** Records for this exercise **
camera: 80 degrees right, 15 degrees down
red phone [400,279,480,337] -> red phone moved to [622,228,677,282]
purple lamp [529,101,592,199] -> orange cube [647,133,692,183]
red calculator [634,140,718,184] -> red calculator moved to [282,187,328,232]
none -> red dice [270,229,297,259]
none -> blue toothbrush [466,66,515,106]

...

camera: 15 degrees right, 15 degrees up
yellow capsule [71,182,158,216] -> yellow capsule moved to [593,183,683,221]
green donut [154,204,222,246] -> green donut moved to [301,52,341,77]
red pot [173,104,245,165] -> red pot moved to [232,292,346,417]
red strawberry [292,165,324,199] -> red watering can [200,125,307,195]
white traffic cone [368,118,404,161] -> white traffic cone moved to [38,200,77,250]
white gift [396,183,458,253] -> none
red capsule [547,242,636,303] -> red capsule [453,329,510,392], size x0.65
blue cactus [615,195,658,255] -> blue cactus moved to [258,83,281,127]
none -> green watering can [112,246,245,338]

** Exercise instructions **
Find "camera: 15 degrees right, 15 degrees up" in the entries above and copy that whole line exactly, then each line after it through the line that contains "none -> green watering can [112,246,245,338]".

** Written solution **
camera: 15 degrees right, 15 degrees up
yellow capsule [71,182,158,216] -> yellow capsule moved to [593,183,683,221]
green donut [154,204,222,246] -> green donut moved to [301,52,341,77]
red pot [173,104,245,165] -> red pot moved to [232,292,346,417]
red strawberry [292,165,324,199] -> red watering can [200,125,307,195]
white traffic cone [368,118,404,161] -> white traffic cone moved to [38,200,77,250]
white gift [396,183,458,253] -> none
red capsule [547,242,636,303] -> red capsule [453,329,510,392], size x0.65
blue cactus [615,195,658,255] -> blue cactus moved to [258,83,281,127]
none -> green watering can [112,246,245,338]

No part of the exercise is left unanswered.